* **What this task involves**: Print out all of the data below, keeping it identical to the original.

[Stored items]
++++++++++
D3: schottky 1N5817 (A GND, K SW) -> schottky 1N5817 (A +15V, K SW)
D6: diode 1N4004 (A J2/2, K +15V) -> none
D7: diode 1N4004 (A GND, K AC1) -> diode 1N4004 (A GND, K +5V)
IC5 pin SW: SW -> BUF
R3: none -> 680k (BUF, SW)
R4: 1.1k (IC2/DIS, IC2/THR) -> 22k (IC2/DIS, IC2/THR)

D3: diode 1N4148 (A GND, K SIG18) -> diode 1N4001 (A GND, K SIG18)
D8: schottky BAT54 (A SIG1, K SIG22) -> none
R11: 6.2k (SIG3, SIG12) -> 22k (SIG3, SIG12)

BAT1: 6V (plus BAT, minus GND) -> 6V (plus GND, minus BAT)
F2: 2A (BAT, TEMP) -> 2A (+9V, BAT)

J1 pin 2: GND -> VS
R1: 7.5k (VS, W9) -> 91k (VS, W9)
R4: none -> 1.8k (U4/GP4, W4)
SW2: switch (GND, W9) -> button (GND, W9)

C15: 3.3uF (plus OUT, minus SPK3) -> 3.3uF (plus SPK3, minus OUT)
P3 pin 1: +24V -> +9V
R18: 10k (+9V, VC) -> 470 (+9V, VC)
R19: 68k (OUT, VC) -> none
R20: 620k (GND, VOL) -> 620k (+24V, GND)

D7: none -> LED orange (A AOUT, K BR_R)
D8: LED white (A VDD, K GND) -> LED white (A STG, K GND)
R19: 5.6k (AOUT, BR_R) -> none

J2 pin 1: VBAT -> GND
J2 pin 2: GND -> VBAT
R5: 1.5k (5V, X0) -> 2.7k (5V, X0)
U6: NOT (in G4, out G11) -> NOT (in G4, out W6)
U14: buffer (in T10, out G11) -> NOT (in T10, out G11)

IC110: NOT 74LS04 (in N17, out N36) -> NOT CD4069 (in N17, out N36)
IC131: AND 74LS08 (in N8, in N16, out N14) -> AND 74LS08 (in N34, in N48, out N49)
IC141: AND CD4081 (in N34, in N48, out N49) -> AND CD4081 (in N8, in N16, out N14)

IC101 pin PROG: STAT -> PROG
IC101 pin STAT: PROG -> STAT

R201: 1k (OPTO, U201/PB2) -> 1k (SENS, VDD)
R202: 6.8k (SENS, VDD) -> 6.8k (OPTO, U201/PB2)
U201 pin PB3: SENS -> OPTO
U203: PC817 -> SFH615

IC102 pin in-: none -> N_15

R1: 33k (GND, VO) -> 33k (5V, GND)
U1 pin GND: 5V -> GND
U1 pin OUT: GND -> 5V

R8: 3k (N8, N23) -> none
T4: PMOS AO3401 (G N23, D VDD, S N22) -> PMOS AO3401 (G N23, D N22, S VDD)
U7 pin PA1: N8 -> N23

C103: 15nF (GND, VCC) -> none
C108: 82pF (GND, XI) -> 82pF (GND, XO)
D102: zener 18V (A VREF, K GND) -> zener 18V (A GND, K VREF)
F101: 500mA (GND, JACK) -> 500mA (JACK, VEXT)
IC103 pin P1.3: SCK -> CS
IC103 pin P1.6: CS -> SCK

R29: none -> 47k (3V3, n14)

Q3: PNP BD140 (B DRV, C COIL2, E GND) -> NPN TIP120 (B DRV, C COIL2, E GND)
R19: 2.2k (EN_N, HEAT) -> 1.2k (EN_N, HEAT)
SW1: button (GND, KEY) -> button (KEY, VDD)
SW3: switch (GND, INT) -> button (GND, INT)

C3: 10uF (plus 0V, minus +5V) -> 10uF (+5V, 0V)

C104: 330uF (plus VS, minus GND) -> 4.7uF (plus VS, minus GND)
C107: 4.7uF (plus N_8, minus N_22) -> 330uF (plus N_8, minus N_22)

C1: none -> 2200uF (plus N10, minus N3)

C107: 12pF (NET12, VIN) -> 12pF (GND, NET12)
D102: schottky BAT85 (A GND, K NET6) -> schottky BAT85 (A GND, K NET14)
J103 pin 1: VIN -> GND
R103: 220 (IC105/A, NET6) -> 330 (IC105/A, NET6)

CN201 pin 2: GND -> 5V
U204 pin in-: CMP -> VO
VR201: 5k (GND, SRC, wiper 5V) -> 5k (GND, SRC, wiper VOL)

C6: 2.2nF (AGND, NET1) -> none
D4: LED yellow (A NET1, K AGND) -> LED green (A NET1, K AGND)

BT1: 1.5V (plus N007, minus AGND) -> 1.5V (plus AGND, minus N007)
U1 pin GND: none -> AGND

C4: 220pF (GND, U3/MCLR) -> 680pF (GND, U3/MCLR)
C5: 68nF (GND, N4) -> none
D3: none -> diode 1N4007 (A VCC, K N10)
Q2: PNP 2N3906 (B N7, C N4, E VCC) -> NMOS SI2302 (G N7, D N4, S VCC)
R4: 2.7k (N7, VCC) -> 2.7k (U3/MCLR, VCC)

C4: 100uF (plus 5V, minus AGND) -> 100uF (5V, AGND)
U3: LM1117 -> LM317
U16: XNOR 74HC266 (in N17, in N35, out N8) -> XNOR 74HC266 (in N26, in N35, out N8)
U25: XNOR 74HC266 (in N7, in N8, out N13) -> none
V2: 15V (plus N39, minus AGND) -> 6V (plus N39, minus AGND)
++++++++++
* **Completed exercise**:
D3: schottky 1N5817 (A GND, K SW) -> schottky 1N5817 (A +15V, K SW)
D6: diode 1N4004 (A J2/2, K +15V) -> none
D7: diode 1N4004 (A GND, K AC1) -> diode 1N4004 (A GND, K +5V)
IC5 pin SW: SW -> BUF
R3: none -> 680k (BUF, SW)
R4: 1.1k (IC2/DIS, IC2/THR) -> 22k (IC2/DIS, IC2/THR)

D3: diode 1N4148 (A GND, K SIG18) -> diode 1N4001 (A GND, K SIG18)
D8: schottky BAT54 (A SIG1, K SIG22) -> none
R11: 6.2k (SIG3, SIG12) -> 22k (SIG3, SIG12)

BAT1: 6V (plus BAT, minus GND) -> 6V (plus GND, minus BAT)
F2: 2A (BAT, TEMP) -> 2A (+9V, BAT)

J1 pin 2: GND -> VS
R1: 7.5k (VS, W9) -> 91k (VS, W9)
R4: none -> 1.8k (U4/GP4, W4)
SW2: switch (GND, W9) -> button (GND, W9)

C15: 3.3uF (plus OUT, minus SPK3) -> 3.3uF (plus SPK3, minus OUT)
P3 pin 1: +24V -> +9V
R18: 10k (+9V, VC) -> 470 (+9V, VC)
R19: 68k (OUT, VC) -> none
R20: 620k (GND, VOL) -> 620k (+24V, GND)

D7: none -> LED orange (A AOUT, K BR_R)
D8: LED white (A VDD, K GND) -> LED white (A STG, K GND)
R19: 5.6k (AOUT, BR_R) -> none

J2 pin 1: VBAT -> GND
J2 pin 2: GND -> VBAT
R5: 1.5k (5V, X0) -> 2.7k (5V, X0)
U6: NOT (in G4, out G11) -> NOT (in G4, out W6)
U14: buffer (in T10, out G11) -> NOT (in T10, out G11)

IC110: NOT 74LS04 (in N17, out N36) -> NOT CD4069 (in N17, out N36)
IC131: AND 74LS08 (in N8, in N16, out N14) -> AND 74LS08 (in N34, in N48, out N49)
IC141: AND CD4081 (in N34, in N48, out N49) -> AND CD4081 (in N8, in N16, out N14)

IC101 pin PROG: STAT -> PROG
IC101 pin STAT: PROG -> STAT

R201: 1k (OPTO, U201/PB2) -> 1k (SENS, VDD)
R202: 6.8k (SENS, VDD) -> 6.8k (OPTO, U201/PB2)
U201 pin PB3: SENS -> OPTO
U203: PC817 -> SFH615

IC102 pin in-: none -> N_15

R1: 33k (GND, VO) -> 33k (5V, GND)
U1 pin GND: 5V -> GND
U1 pin OUT: GND -> 5V

R8: 3k (N8, N23) -> none
T4: PMOS AO3401 (G N23, D VDD, S N22) -> PMOS AO3401 (G N23, D N22, S VDD)
U7 pin PA1: N8 -> N23

C103: 15nF (GND, VCC) -> none
C108: 82pF (GND, XI) -> 82pF (GND, XO)
D102: zener 18V (A VREF, K GND) -> zener 18V (A GND, K VREF)
F101: 500mA (GND, JACK) -> 500mA (JACK, VEXT)
IC103 pin P1.3: SCK -> CS
IC103 pin P1.6: CS -> SCK

R29: none -> 47k (3V3, n14)

Q3: PNP BD140 (B DRV, C COIL2, E GND) -> NPN TIP120 (B DRV, C COIL2, E GND)
R19: 2.2k (EN_N, HEAT) -> 1.2k (EN_N, HEAT)
SW1: button (GND, KEY) -> button (KEY, VDD)
SW3: switch (GND, INT) -> button (GND, INT)

C3: 10uF (plus 0V, minus +5V) -> 10uF (+5V, 0V)

C104: 330uF (plus VS, minus GND) -> 4.7uF (plus VS, minus GND)
C107: 4.7uF (plus N_8, minus N_22) -> 330uF (plus N_8, minus N_22)

C1: none -> 2200uF (plus N10, minus N3)

C107: 12pF (NET12, VIN) -> 12pF (GND, NET12)
D102: schottky BAT85 (A GND, K NET6) -> schottky BAT85 (A GND, K NET14)
J103 pin 1: VIN -> GND
R103: 220 (IC105/A, NET6) -> 330 (IC105/A, NET6)

CN201 pin 2: GND -> 5V
U204 pin in-: CMP -> VO
VR201: 5k (GND, SRC, wiper 5V) -> 5k (GND, SRC, wiper VOL)

C6: 2.2nF (AGND, NET1) -> none
D4: LED yellow (A NET1, K AGND) -> LED green (A NET1, K AGND)

BT1: 1.5V (plus N007, minus AGND) -> 1.5V (plus AGND, minus N007)
U1 pin GND: none -> AGND

C4: 220pF (GND, U3/MCLR) -> 680pF (GND, U3/MCLR)
C5: 68nF (GND, N4) -> none
D3: none -> diode 1N4007 (A VCC, K N10)
Q2: PNP 2N3906 (B N7, C N4, E VCC) -> NMOS SI2302 (G N7, D N4, S VCC)
R4: 2.7k (N7, VCC) -> 2.7k (U3/MCLR, VCC)

C4: 100uF (plus 5V, minus AGND) -> 100uF (5V, AGND)
U3: LM1117 -> LM317
U16: XNOR 74HC266 (in N17, in N35, out N8) -> XNOR 74HC266 (in N26, in N35, out N8)
U25: XNOR 74HC266 (in N7, in N8, out N13) -> none
V2: 15V (plus N39, minus AGND) -> 6V (plus N39, minus AGND)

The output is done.